** Opening MATERIAL PROVIDED block **

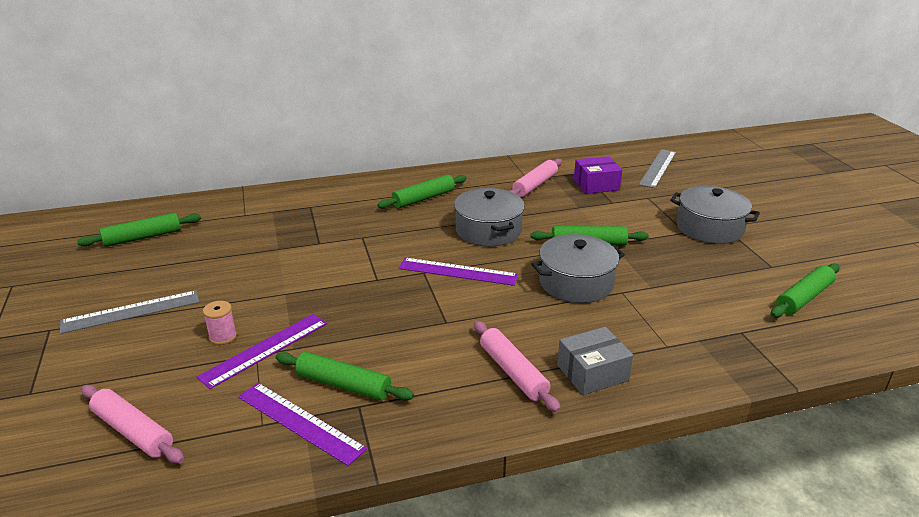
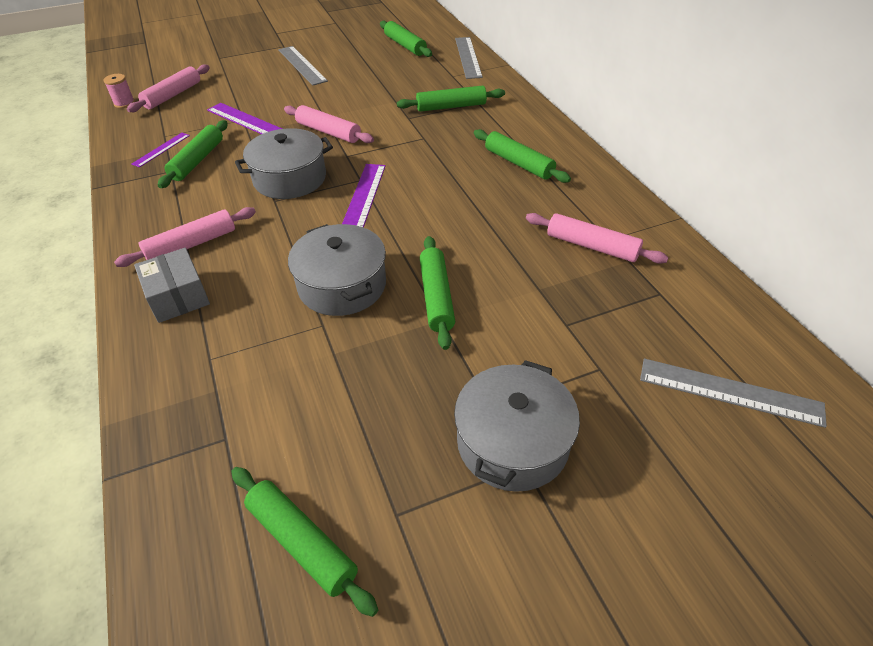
camera: 85 degrees right, 15 degrees up
(208, 204) = (468, 57): none -> grey ruler
(223, 336) = (267, 103): pink spool -> pink spool (124, 103)
(300, 422) = (161, 149): purple ruler -> purple ruler, size x0.59
(310, 220) = (451, 106): none -> green rolling pin
(323, 290) = (328, 132): none -> pink rolling pin
(488, 230) = (453, 214): grey pot -> grey pot (290, 179)
(596, 185) = (621, 308): purple box -> none

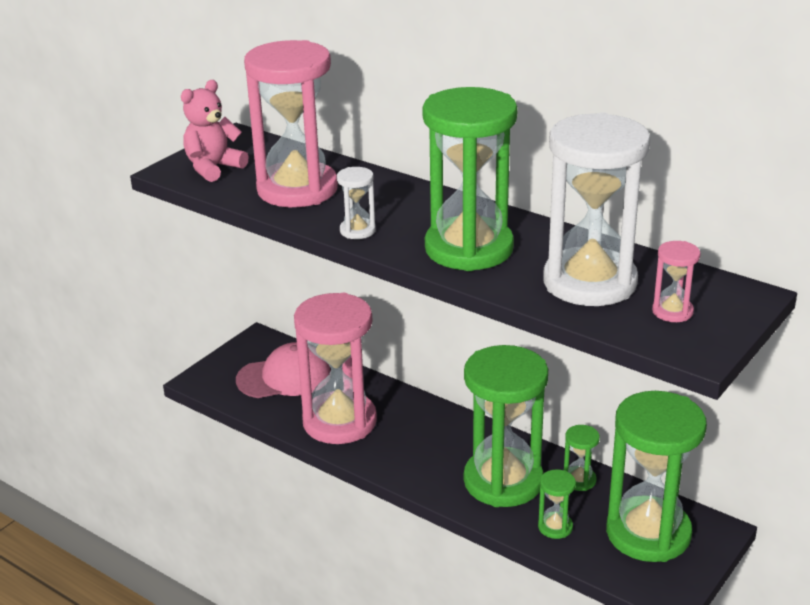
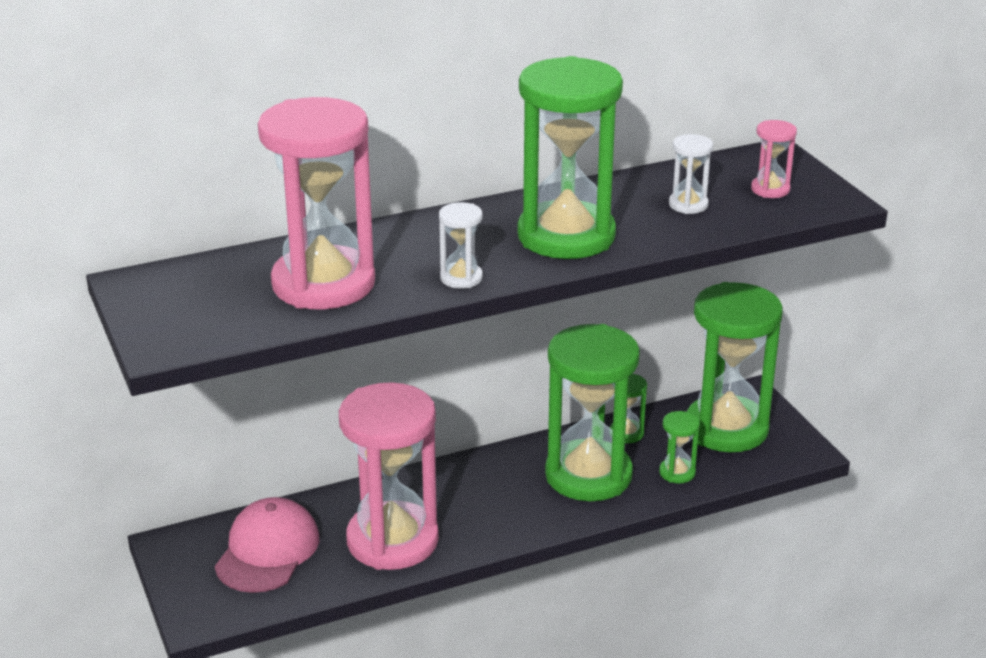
camera: 60 degrees left, 0 degrees up
(213, 168) = (196, 318): pink teddy bear -> none
(589, 282) = (688, 205): white hourglass -> white hourglass, size x0.42

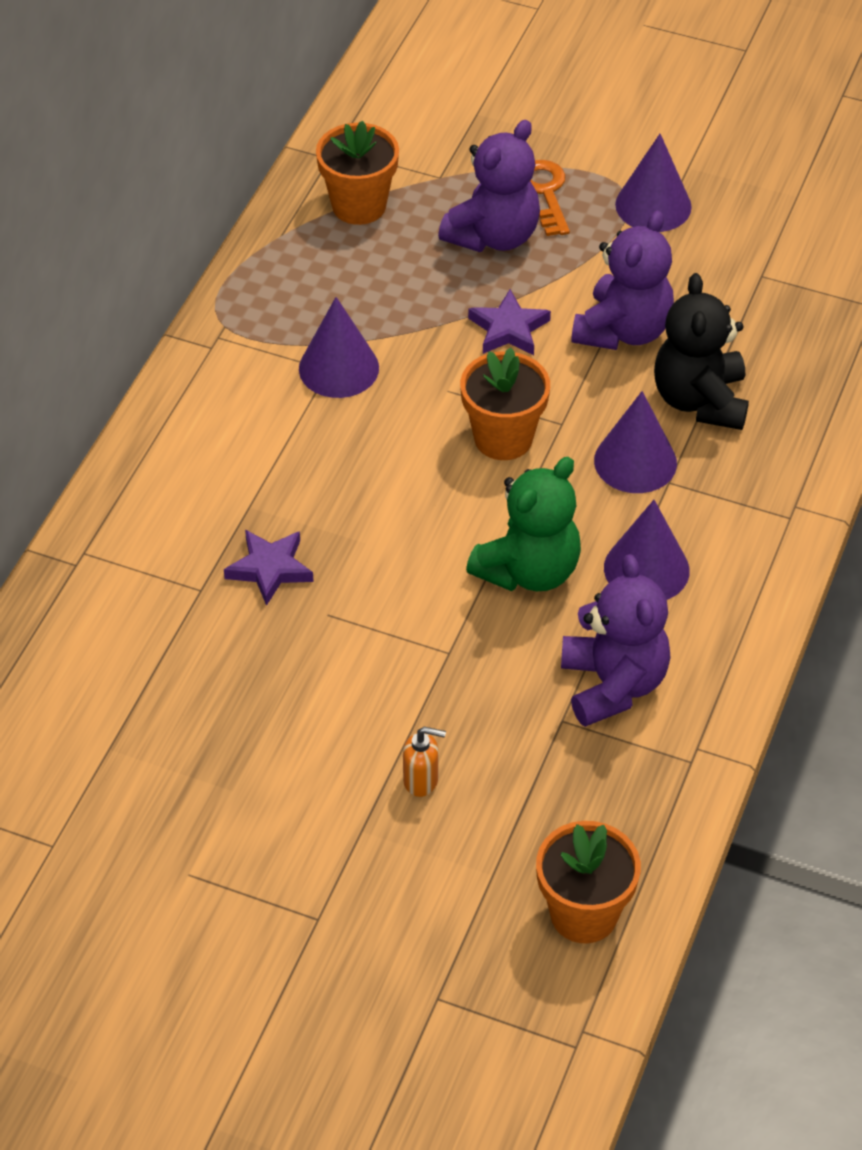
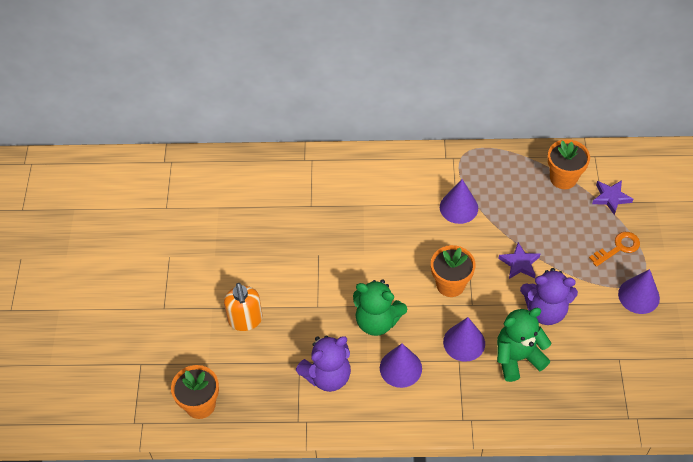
camera: 70 degrees right, 5 degrees up
(270, 569) = (333, 225): purple star -> purple star (611, 198)
(421, 780) = (245, 320): orange soap dispenser -> orange soap dispenser, size x1.78
(493, 236) = (576, 237): purple teddy bear -> none
(700, 401) = (517, 357): black teddy bear -> green teddy bear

** Closing MATERIAL PROVIDED block **

- GOAL OF THE EXERCISE: Above are the records; give them all again exactly, apart from the pictures.

- WRITTEN RESPONSE:
camera: 85 degrees right, 15 degrees up
(208, 204) = (468, 57): none -> grey ruler
(223, 336) = (267, 103): pink spool -> pink spool (124, 103)
(300, 422) = (161, 149): purple ruler -> purple ruler, size x0.59
(310, 220) = (451, 106): none -> green rolling pin
(323, 290) = (328, 132): none -> pink rolling pin
(488, 230) = (453, 214): grey pot -> grey pot (290, 179)
(596, 185) = (621, 308): purple box -> none

camera: 60 degrees left, 0 degrees up
(213, 168) = (196, 318): pink teddy bear -> none
(589, 282) = (688, 205): white hourglass -> white hourglass, size x0.42

camera: 70 degrees right, 5 degrees up
(270, 569) = (333, 225): purple star -> purple star (611, 198)
(421, 780) = (245, 320): orange soap dispenser -> orange soap dispenser, size x1.78
(493, 236) = (576, 237): purple teddy bear -> none
(700, 401) = (517, 357): black teddy bear -> green teddy bear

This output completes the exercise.